Task to carry out. Scan the entries below for the word "camera" and copy every line in which it occurs.

[Source records]
──────

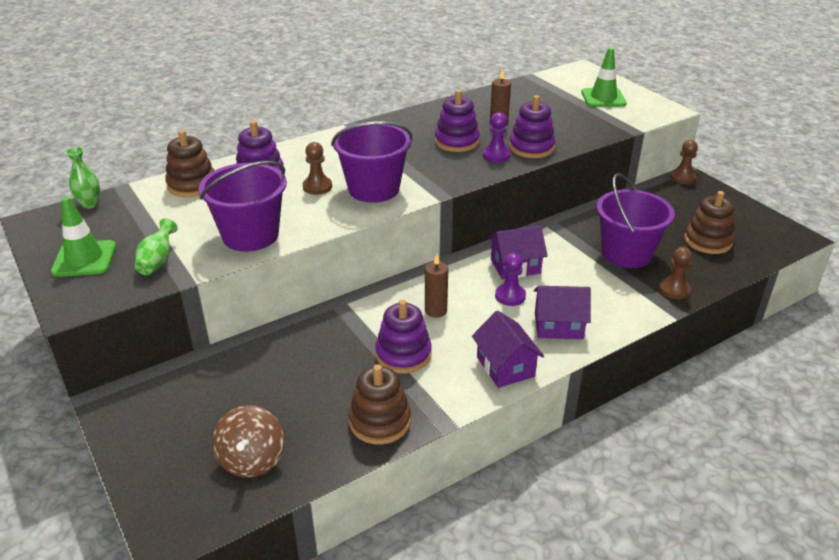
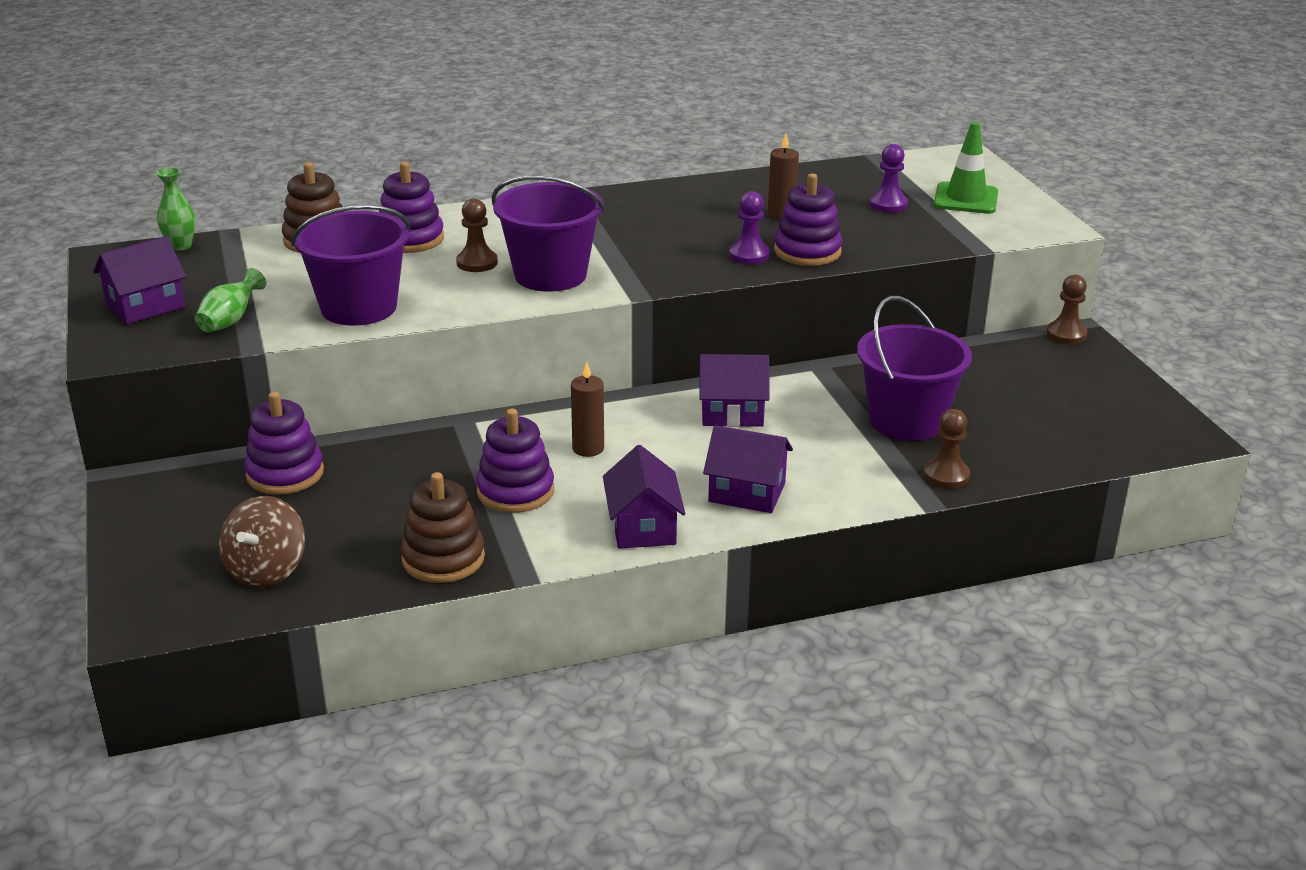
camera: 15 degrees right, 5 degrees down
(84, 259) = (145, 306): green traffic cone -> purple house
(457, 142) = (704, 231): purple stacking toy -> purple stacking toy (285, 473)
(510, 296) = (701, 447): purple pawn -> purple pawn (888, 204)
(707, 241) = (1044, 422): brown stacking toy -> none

──────

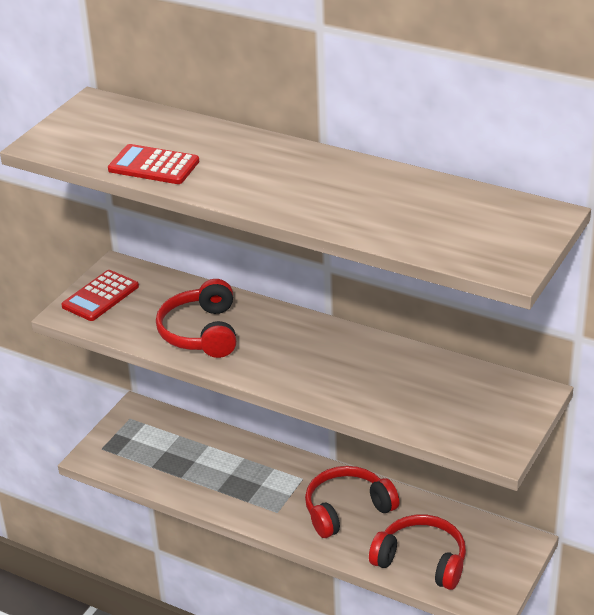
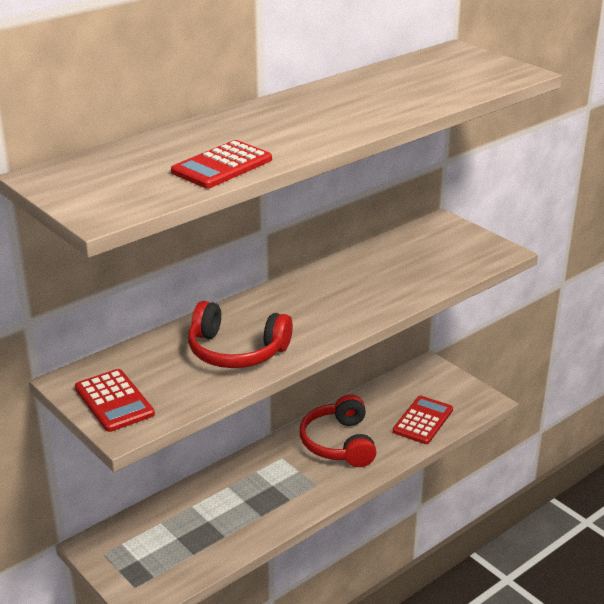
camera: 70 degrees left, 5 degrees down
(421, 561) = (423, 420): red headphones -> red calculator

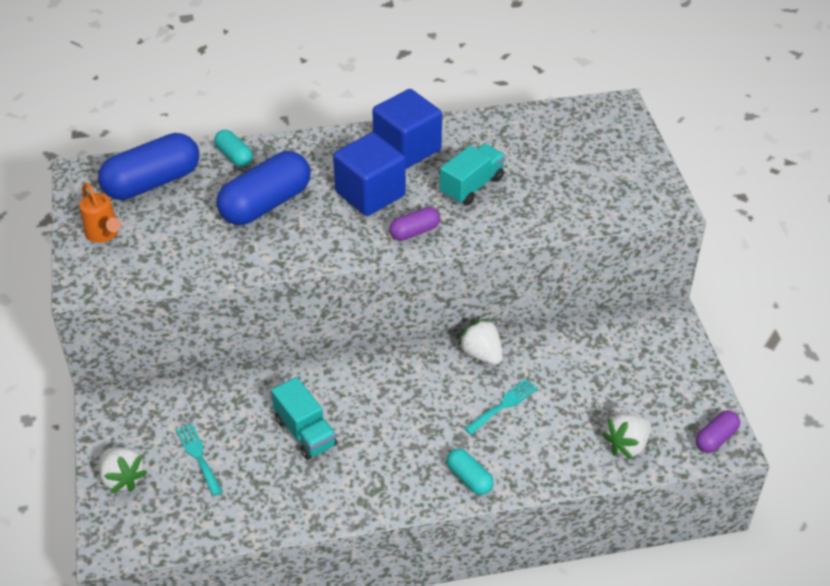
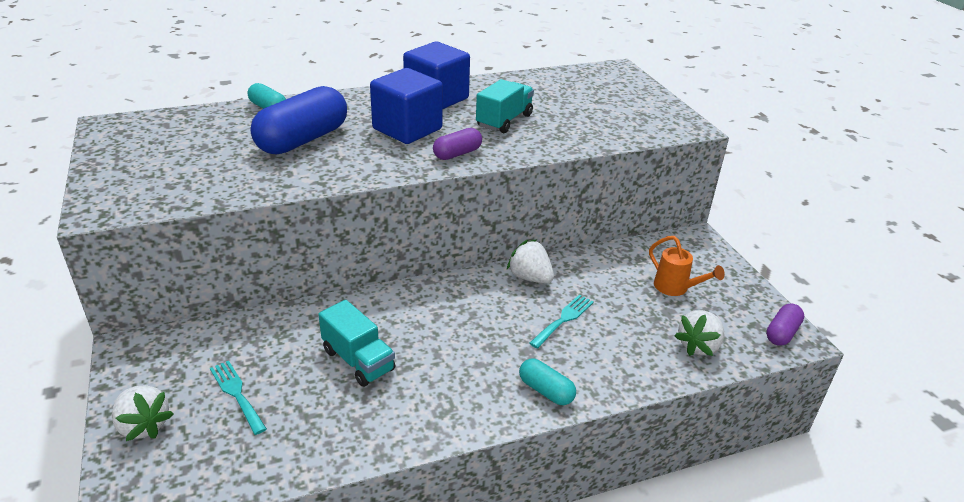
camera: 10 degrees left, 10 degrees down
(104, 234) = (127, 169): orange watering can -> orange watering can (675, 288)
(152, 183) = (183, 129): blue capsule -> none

──────

Response area.
camera: 15 degrees right, 5 degrees down
camera: 70 degrees left, 5 degrees down
camera: 10 degrees left, 10 degrees down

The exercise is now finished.